RECORD EXCERPTS:
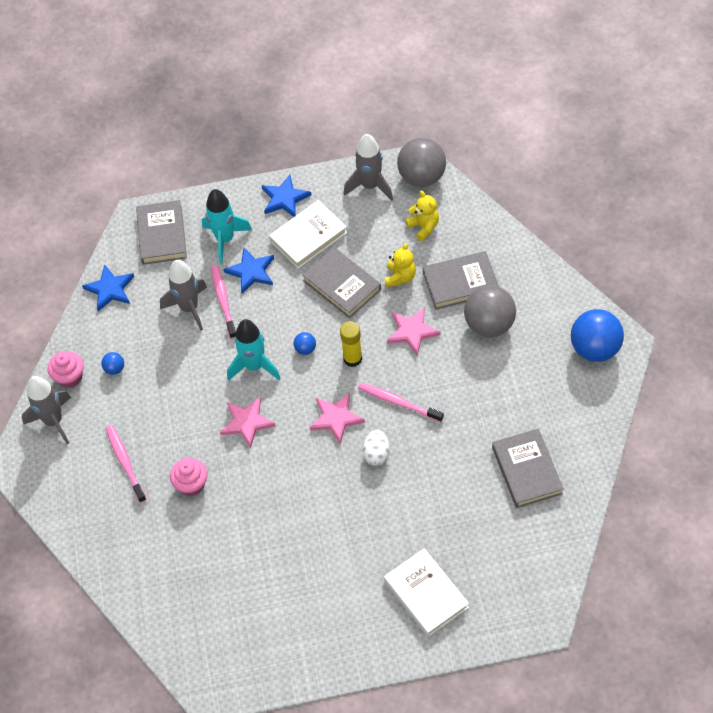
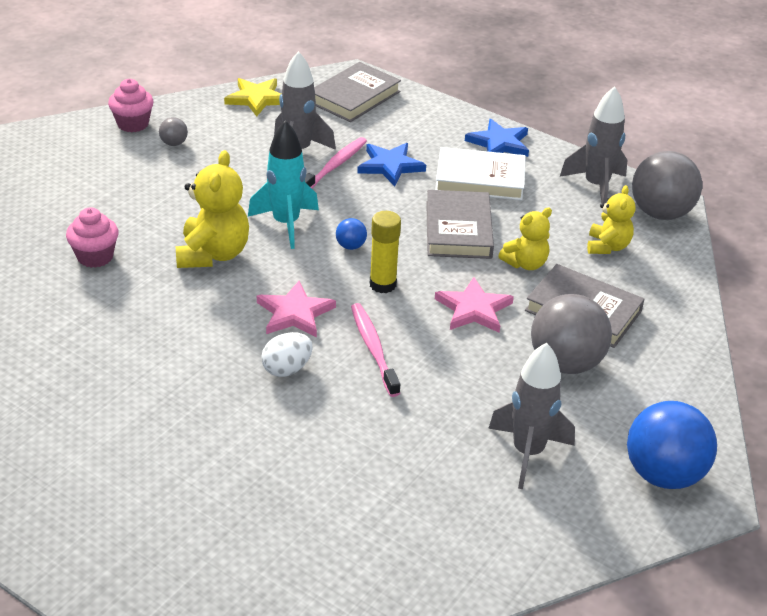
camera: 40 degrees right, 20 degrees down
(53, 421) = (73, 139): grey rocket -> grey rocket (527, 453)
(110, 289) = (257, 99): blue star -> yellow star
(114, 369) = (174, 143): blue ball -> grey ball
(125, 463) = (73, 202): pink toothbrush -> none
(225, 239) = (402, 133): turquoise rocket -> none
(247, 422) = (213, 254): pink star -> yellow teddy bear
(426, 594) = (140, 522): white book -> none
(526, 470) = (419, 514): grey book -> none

ACTIVITY: The material should be returned verbatim, with all images omitted.

EXERCISE OUTPUT:
camera: 40 degrees right, 20 degrees down
(53, 421) = (73, 139): grey rocket -> grey rocket (527, 453)
(110, 289) = (257, 99): blue star -> yellow star
(114, 369) = (174, 143): blue ball -> grey ball
(125, 463) = (73, 202): pink toothbrush -> none
(225, 239) = (402, 133): turquoise rocket -> none
(247, 422) = (213, 254): pink star -> yellow teddy bear
(426, 594) = (140, 522): white book -> none
(526, 470) = (419, 514): grey book -> none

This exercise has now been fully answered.